Revision comparison data:
━━━━━━━━━━━━━━━━━━━━━━━━━━━━━━
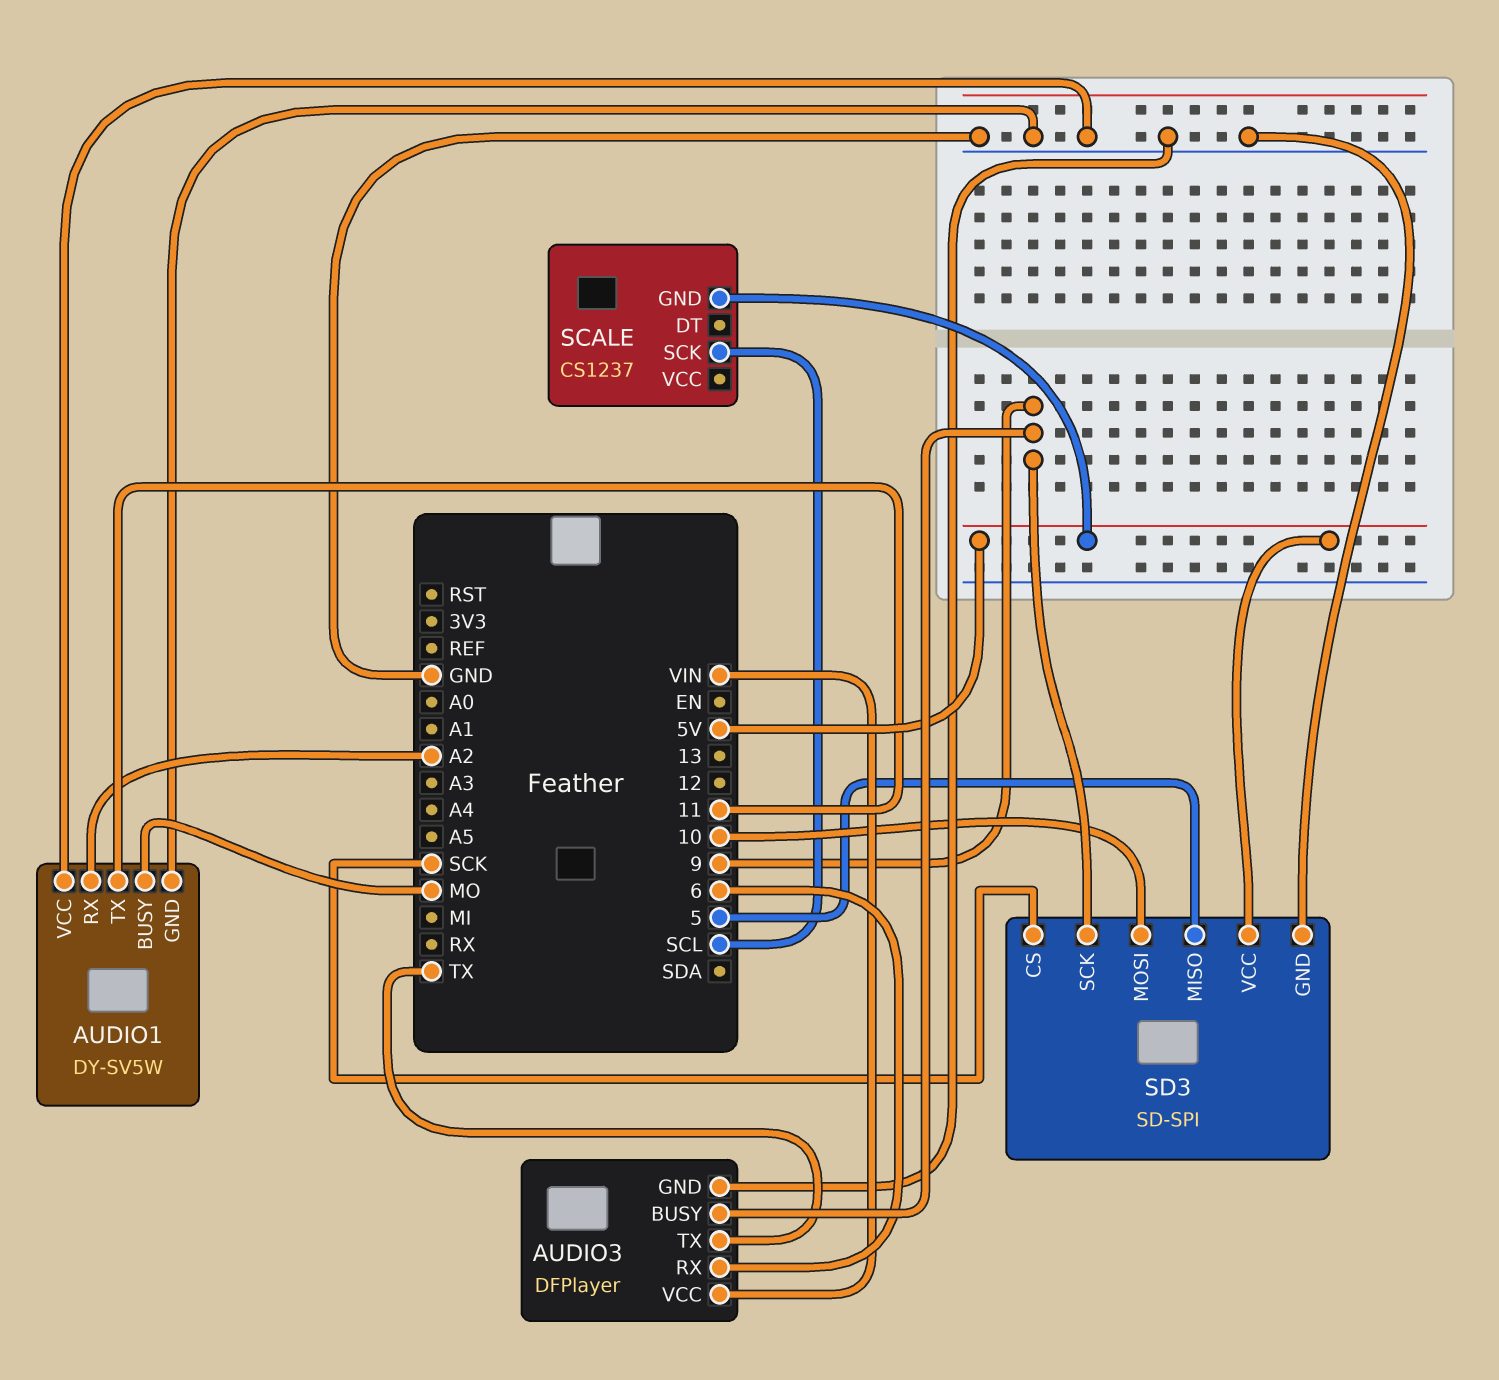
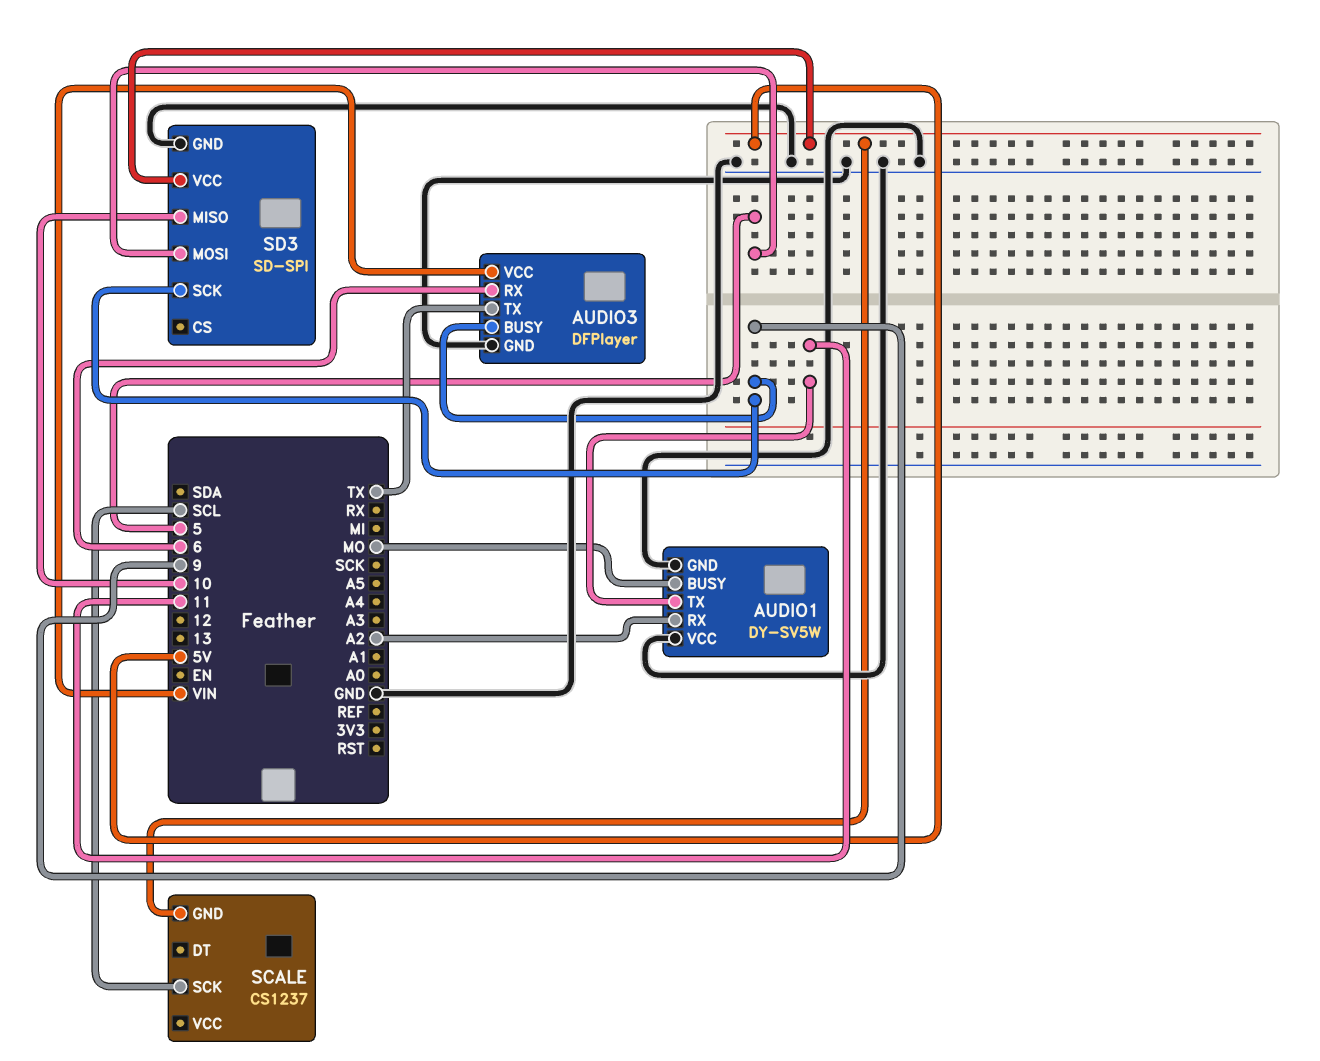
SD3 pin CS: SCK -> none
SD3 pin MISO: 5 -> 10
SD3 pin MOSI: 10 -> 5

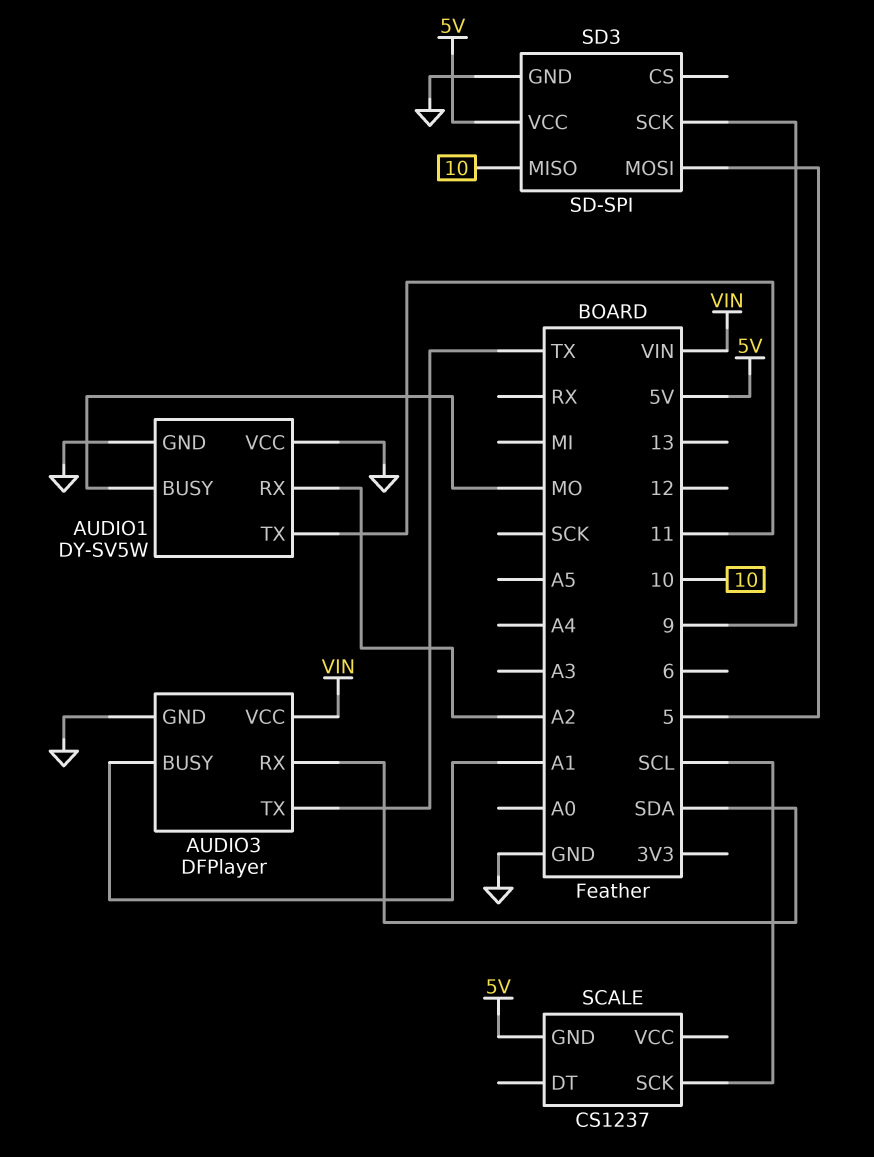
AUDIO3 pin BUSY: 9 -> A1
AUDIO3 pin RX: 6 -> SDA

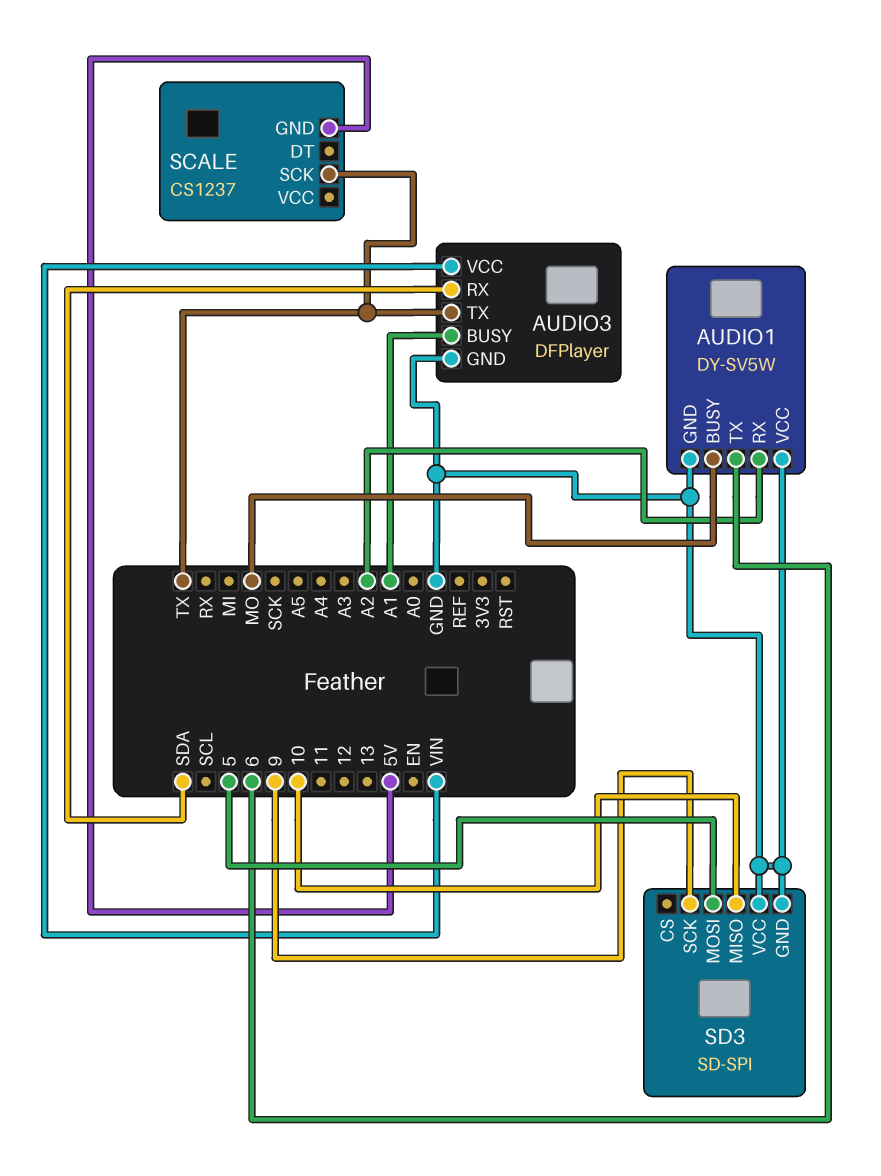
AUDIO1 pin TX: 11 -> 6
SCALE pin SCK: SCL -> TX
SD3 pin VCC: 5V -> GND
━━━━━━━━━━━━━━━━━━━━━━━━━━━━━━
-- What you should do --
Keep the pictures out of the copy and return the rest of the data above exactly.

-- Response --
SD3 pin CS: SCK -> none
SD3 pin MISO: 5 -> 10
SD3 pin MOSI: 10 -> 5

AUDIO3 pin BUSY: 9 -> A1
AUDIO3 pin RX: 6 -> SDA

AUDIO1 pin TX: 11 -> 6
SCALE pin SCK: SCL -> TX
SD3 pin VCC: 5V -> GND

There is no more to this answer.